- [EXTRACTED MATERIAL]
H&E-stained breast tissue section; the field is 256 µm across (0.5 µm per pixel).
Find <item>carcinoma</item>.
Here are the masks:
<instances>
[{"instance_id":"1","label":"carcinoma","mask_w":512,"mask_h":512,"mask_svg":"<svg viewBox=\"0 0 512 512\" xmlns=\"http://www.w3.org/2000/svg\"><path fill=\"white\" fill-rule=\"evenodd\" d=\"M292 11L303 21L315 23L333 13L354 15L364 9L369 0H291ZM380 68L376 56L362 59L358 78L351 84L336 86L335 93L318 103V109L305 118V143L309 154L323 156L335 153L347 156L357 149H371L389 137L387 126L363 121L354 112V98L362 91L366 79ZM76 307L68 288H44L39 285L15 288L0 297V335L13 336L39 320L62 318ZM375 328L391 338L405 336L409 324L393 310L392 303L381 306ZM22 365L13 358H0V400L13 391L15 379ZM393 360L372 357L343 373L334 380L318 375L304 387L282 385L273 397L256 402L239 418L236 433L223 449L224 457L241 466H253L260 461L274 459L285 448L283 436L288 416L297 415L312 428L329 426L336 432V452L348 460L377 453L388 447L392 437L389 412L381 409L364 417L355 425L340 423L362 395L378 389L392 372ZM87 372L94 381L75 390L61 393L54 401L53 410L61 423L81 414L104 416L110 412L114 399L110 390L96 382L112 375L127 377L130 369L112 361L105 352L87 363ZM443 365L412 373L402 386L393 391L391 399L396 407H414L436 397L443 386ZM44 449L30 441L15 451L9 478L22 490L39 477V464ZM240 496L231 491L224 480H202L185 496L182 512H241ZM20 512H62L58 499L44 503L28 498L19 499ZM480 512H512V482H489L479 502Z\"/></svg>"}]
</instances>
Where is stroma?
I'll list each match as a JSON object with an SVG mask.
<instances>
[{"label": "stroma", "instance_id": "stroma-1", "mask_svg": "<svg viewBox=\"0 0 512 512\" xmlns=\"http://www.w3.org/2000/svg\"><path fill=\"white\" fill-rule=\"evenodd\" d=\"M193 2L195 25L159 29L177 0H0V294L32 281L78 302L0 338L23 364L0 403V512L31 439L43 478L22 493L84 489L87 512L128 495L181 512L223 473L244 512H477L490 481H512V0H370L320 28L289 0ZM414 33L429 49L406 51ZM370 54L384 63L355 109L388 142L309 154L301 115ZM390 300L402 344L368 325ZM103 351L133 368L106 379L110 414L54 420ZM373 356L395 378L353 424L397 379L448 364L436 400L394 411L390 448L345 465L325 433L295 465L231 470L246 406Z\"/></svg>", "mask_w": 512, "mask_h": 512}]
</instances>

- [SHORT PROBLEM] Set down exactly what runs from the line with "Where is stroma?" to the last line of the data above, including both of those lines and no others.

- [SOLUTION TO THIS PROBLEM]
Where is stroma?
I'll list each match as a JSON object with an SVG mask.
<instances>
[{"label": "stroma", "instance_id": "stroma-1", "mask_svg": "<svg viewBox=\"0 0 512 512\" xmlns=\"http://www.w3.org/2000/svg\"><path fill=\"white\" fill-rule=\"evenodd\" d=\"M193 2L195 25L159 29L177 0H0V294L32 281L78 302L0 338L23 364L0 403V512L31 439L43 478L22 493L84 489L87 512L128 495L181 512L223 473L244 512H477L490 481H512V0H370L320 28L289 0ZM414 33L429 49L406 51ZM370 54L384 63L355 109L388 142L309 154L301 115ZM390 300L402 344L368 325ZM103 351L133 368L106 379L110 414L54 420ZM373 356L395 378L353 424L397 379L448 364L436 400L394 411L390 448L345 465L325 433L295 465L231 470L246 406Z\"/></svg>", "mask_w": 512, "mask_h": 512}]
</instances>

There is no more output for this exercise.